* [Exercise directions]:
Transcribe exactly the line that contains "The second view gained the rosy" and every line below it in the listing, through the last, and no other lines.

"""

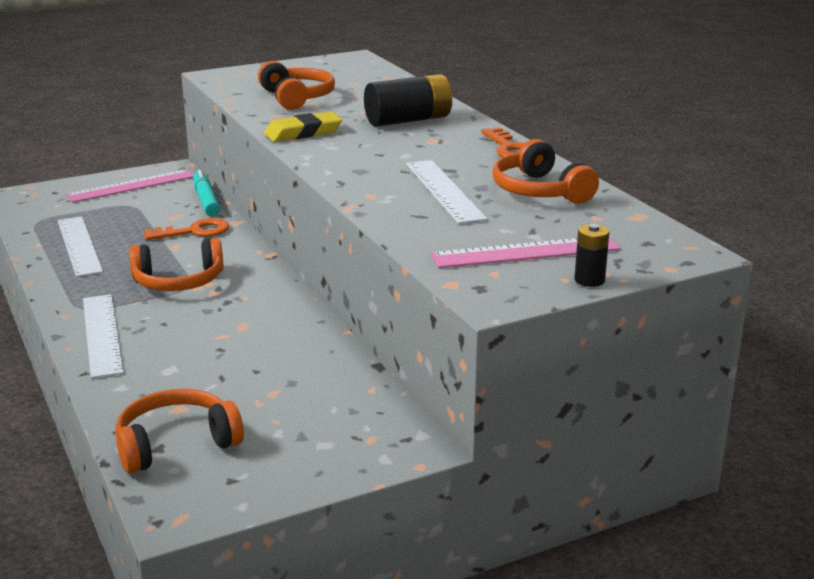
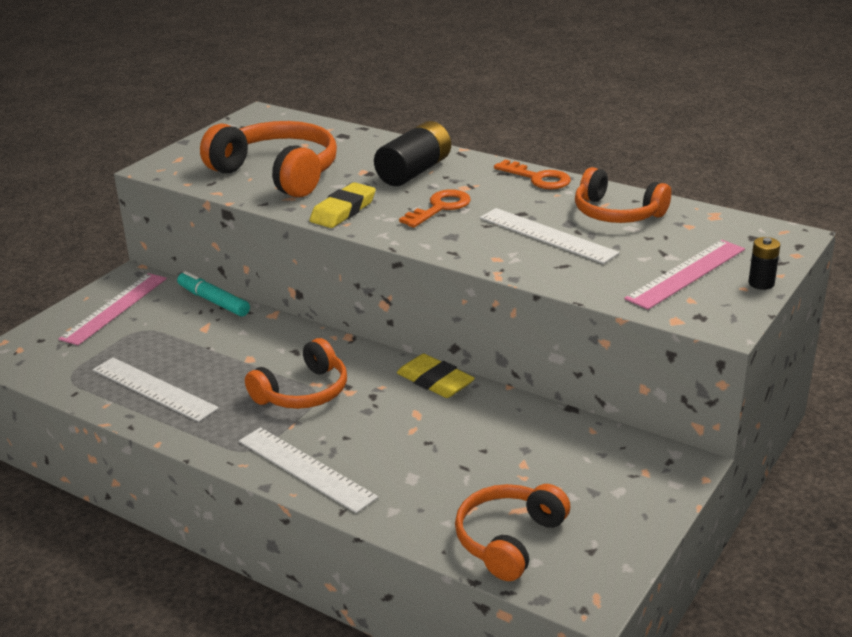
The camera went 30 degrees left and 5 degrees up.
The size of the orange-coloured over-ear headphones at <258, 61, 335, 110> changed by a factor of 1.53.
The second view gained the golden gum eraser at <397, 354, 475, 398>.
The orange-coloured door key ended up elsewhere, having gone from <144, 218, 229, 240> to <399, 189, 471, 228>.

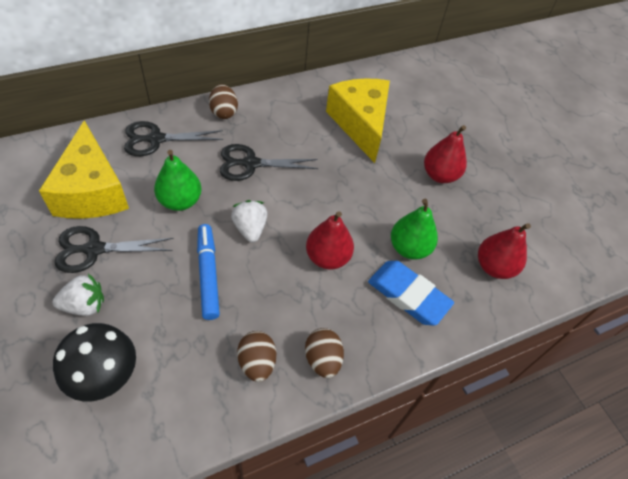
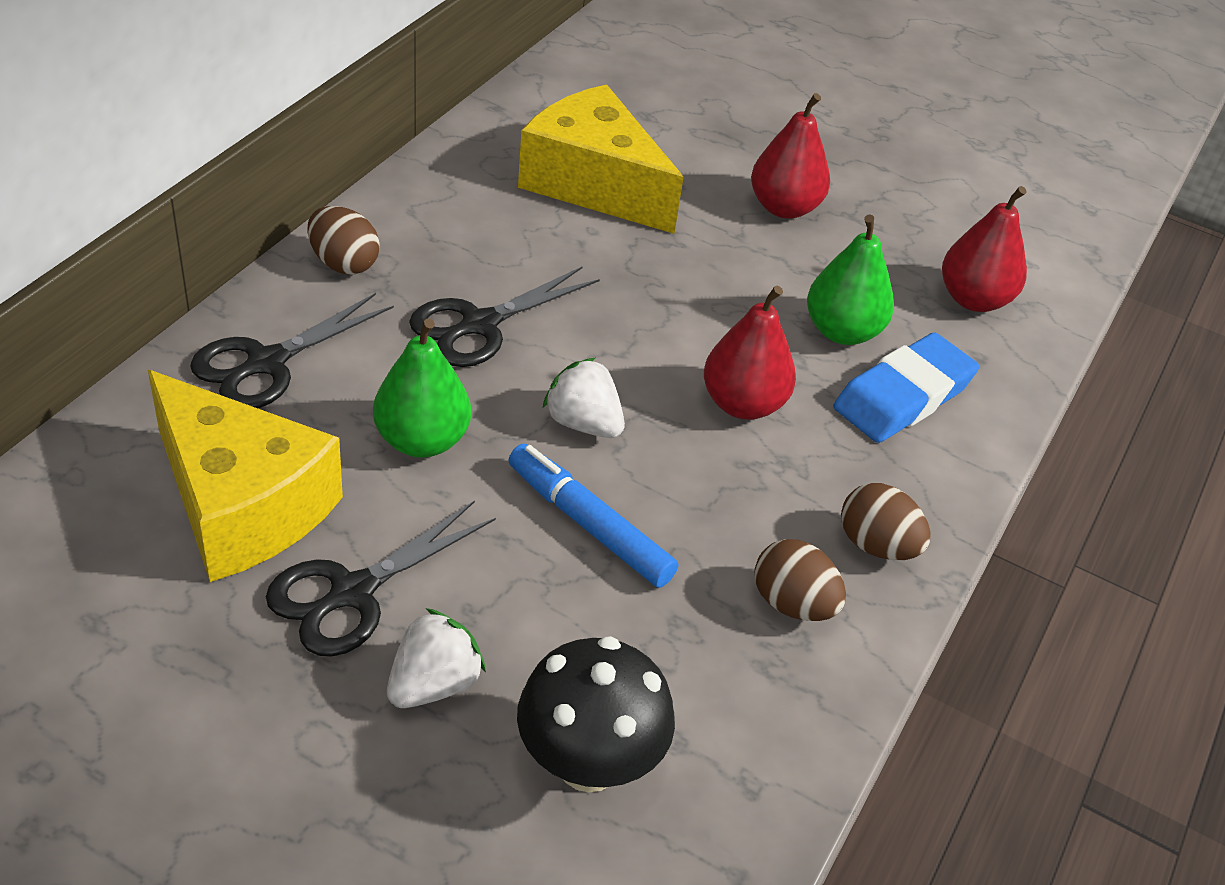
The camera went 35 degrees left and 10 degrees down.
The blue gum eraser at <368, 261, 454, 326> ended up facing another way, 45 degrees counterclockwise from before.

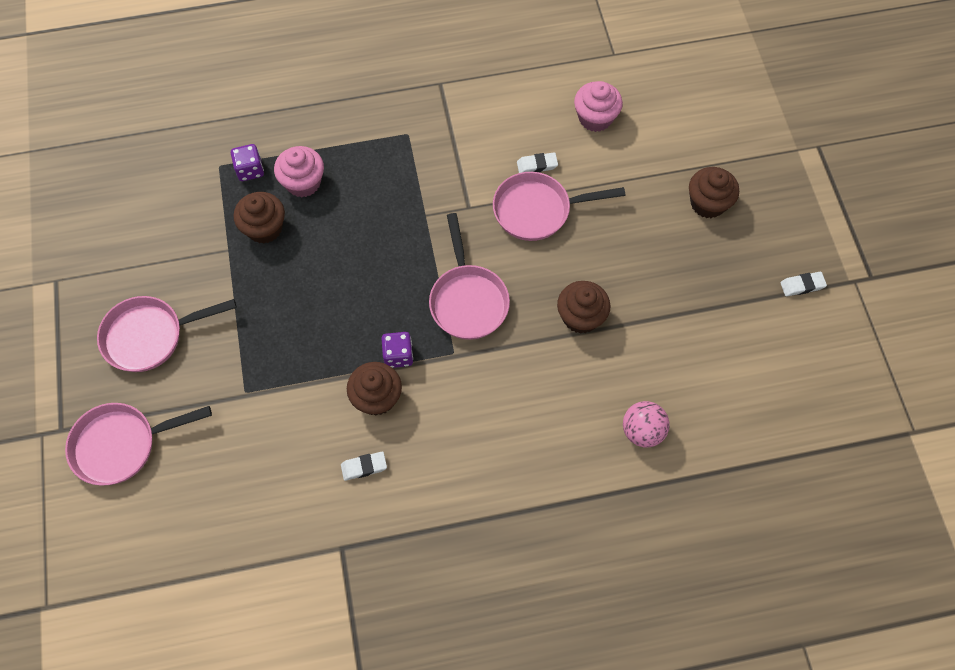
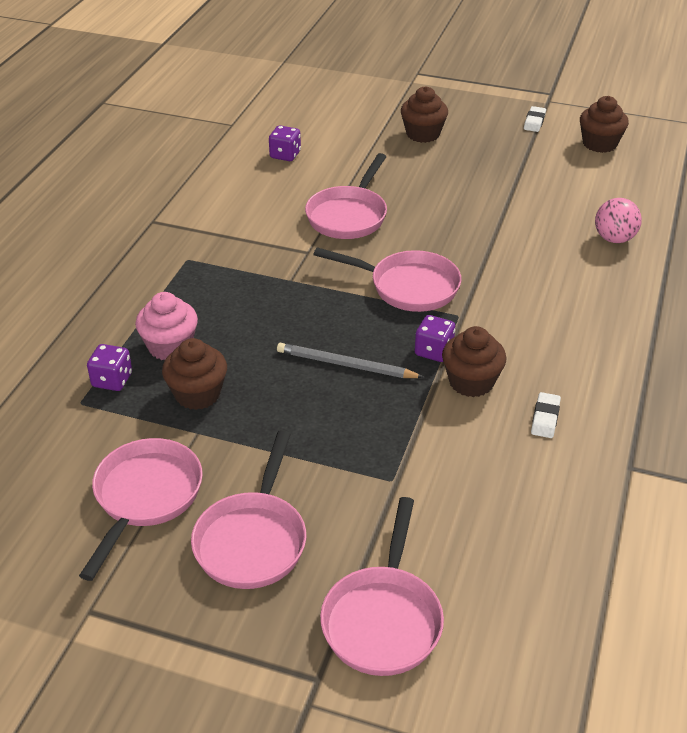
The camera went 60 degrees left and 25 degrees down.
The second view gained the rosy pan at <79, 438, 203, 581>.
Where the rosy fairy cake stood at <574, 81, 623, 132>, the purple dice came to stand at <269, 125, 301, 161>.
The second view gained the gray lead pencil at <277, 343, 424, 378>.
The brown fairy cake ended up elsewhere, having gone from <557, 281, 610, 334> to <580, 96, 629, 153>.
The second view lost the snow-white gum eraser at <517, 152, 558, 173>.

"""

* [Expected output]:
The second view gained the rosy pan at <79, 438, 203, 581>.
Where the rosy fairy cake stood at <574, 81, 623, 132>, the purple dice came to stand at <269, 125, 301, 161>.
The second view gained the gray lead pencil at <277, 343, 424, 378>.
The brown fairy cake ended up elsewhere, having gone from <557, 281, 610, 334> to <580, 96, 629, 153>.
The second view lost the snow-white gum eraser at <517, 152, 558, 173>.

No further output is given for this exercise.